◆ PROBLEM DESCRIPTION ◆
Exactly the lines below starting at the line with "R11: 10 (N006, N024) -> none" and ending at the line with "R7: 8.2k (GND, NET5) -> 1k (GND, NET5)" are wanted, with both ends included. Leave out the pictures and add no other lines.

◆ SUPPLIED DATA ◆
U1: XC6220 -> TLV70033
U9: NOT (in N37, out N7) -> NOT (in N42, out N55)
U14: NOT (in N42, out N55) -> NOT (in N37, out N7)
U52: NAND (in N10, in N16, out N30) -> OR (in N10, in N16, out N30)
--
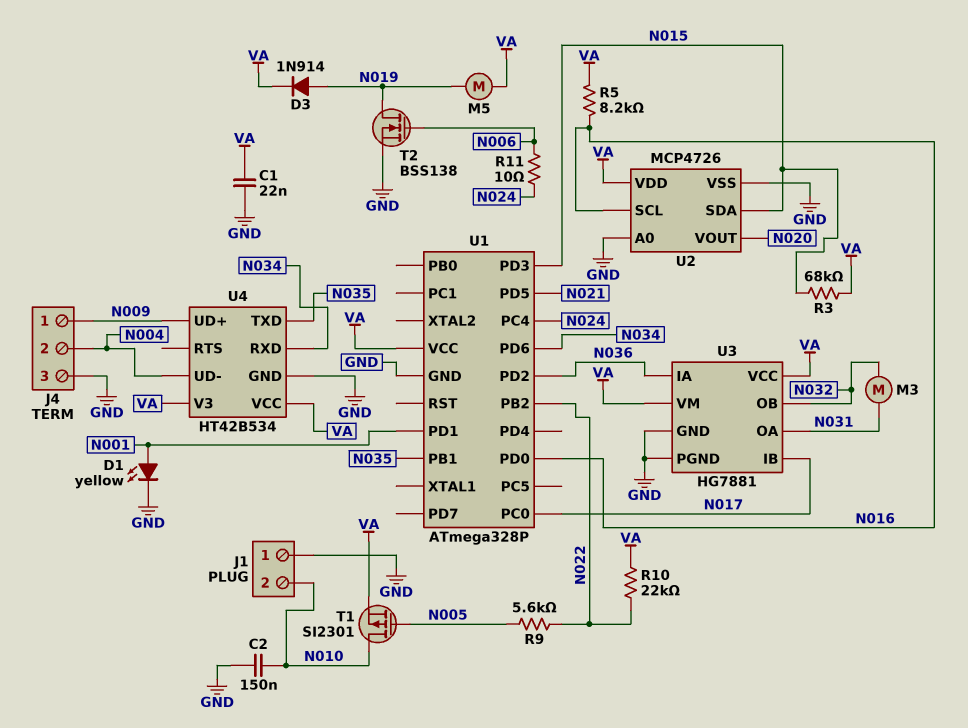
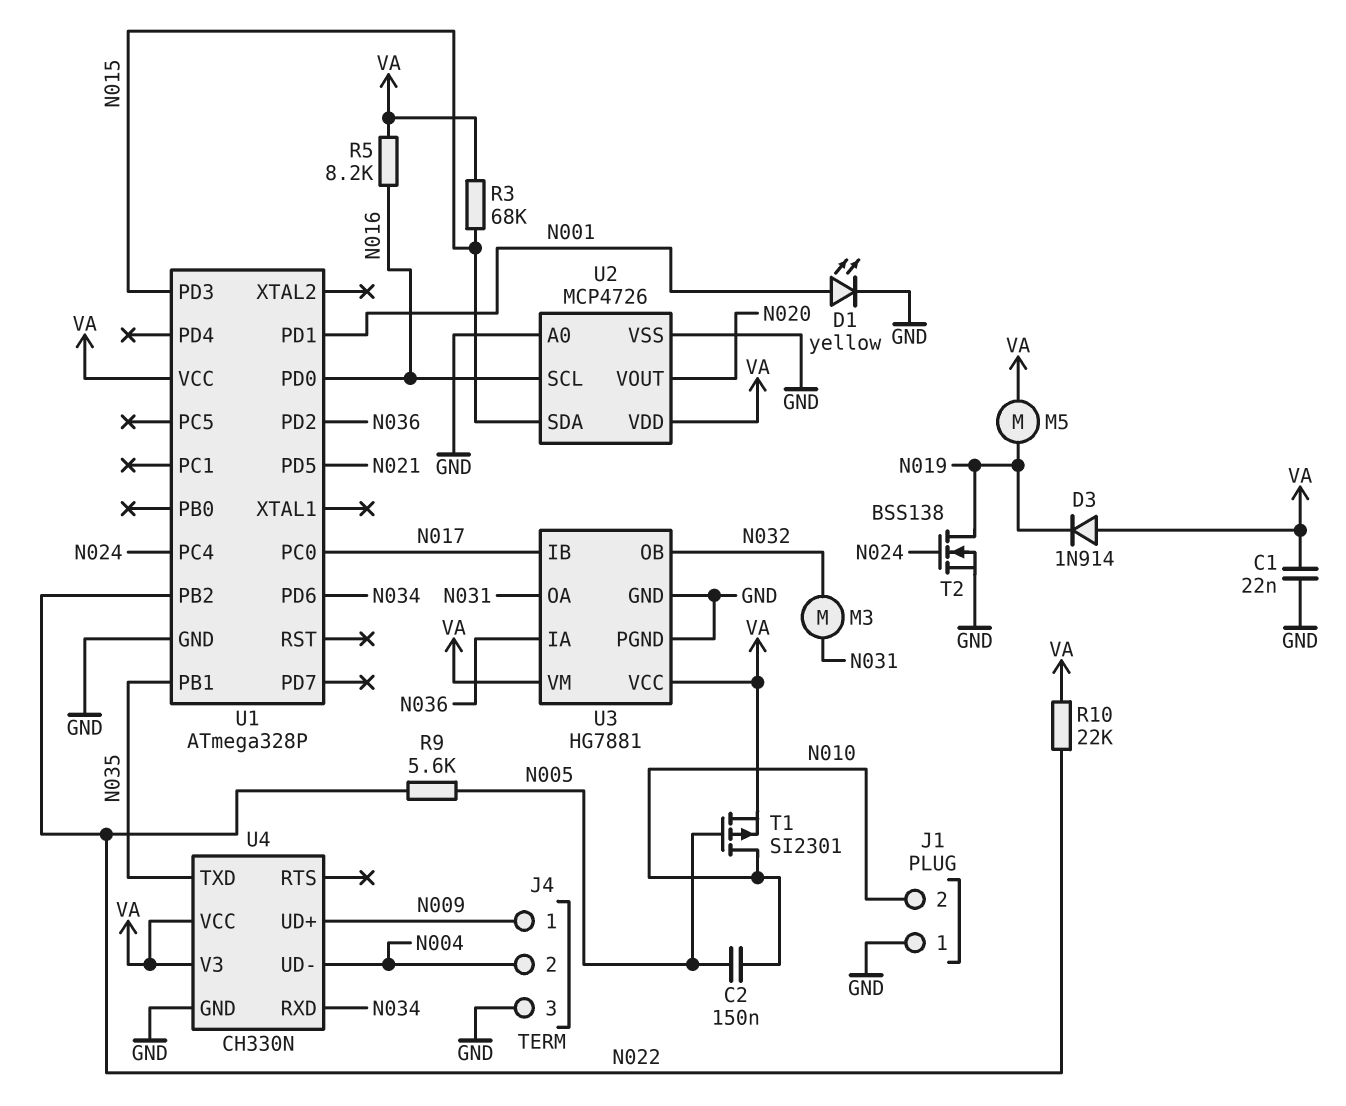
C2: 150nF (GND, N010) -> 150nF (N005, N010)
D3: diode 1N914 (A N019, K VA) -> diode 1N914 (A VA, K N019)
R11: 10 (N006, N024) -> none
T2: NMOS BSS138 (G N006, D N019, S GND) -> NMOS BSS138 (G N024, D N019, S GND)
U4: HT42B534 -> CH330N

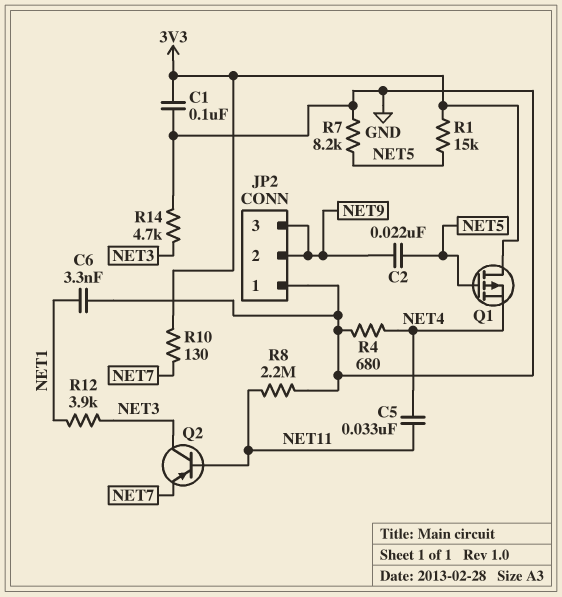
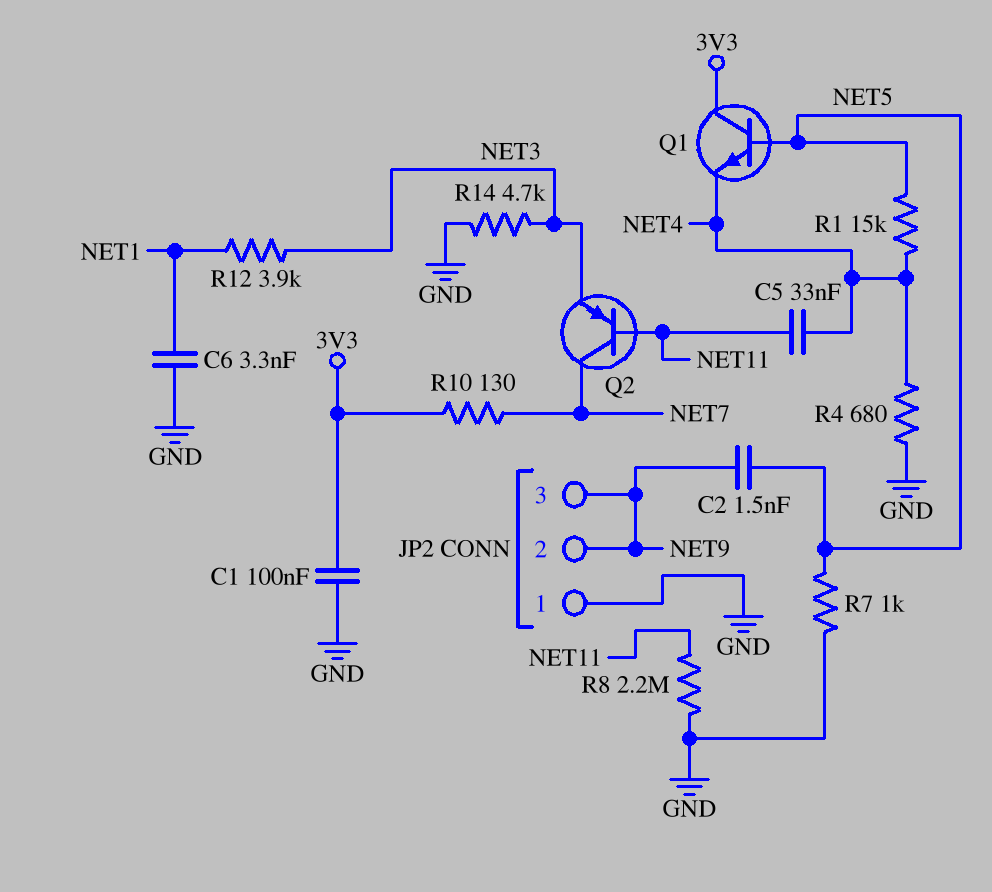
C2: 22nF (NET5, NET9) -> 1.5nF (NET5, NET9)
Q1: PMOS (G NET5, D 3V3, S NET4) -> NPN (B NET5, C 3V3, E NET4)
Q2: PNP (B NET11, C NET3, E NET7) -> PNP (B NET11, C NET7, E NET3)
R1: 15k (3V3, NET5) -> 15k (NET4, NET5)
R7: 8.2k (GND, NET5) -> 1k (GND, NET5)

◆ REPLY TO THE TASK ◆
R11: 10 (N006, N024) -> none
T2: NMOS BSS138 (G N006, D N019, S GND) -> NMOS BSS138 (G N024, D N019, S GND)
U4: HT42B534 -> CH330N

C2: 22nF (NET5, NET9) -> 1.5nF (NET5, NET9)
Q1: PMOS (G NET5, D 3V3, S NET4) -> NPN (B NET5, C 3V3, E NET4)
Q2: PNP (B NET11, C NET3, E NET7) -> PNP (B NET11, C NET7, E NET3)
R1: 15k (3V3, NET5) -> 15k (NET4, NET5)
R7: 8.2k (GND, NET5) -> 1k (GND, NET5)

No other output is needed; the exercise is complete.